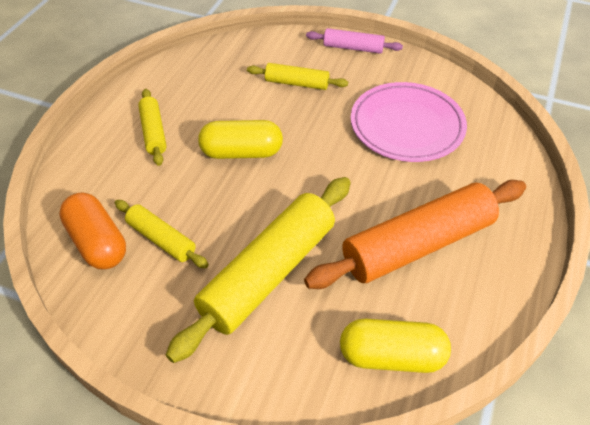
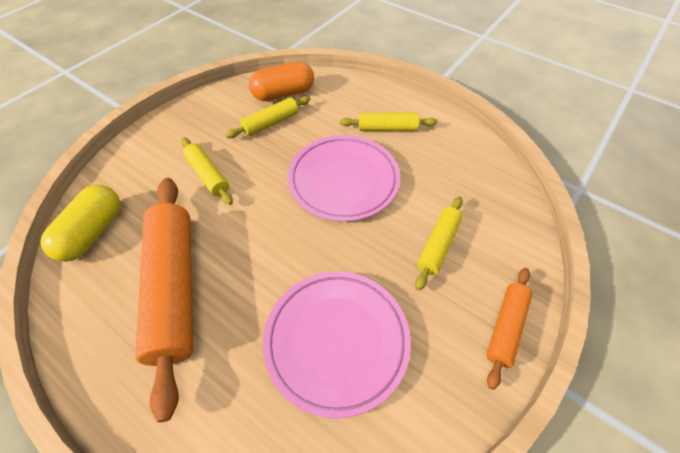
camera: 105 degrees right, 5 degrees up
(241, 152) = (343, 180): yellow capsule -> pink plate
(268, 273) = (208, 175): yellow rolling pin -> yellow rolling pin, size x0.51
(353, 48) = (505, 328): pink rolling pin -> orange rolling pin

WHAT TO PRODUCE: Wherever the word "rolling" appears in a line of the data, copy that line.

COMPLETED TASK:
(268, 273) = (208, 175): yellow rolling pin -> yellow rolling pin, size x0.51
(353, 48) = (505, 328): pink rolling pin -> orange rolling pin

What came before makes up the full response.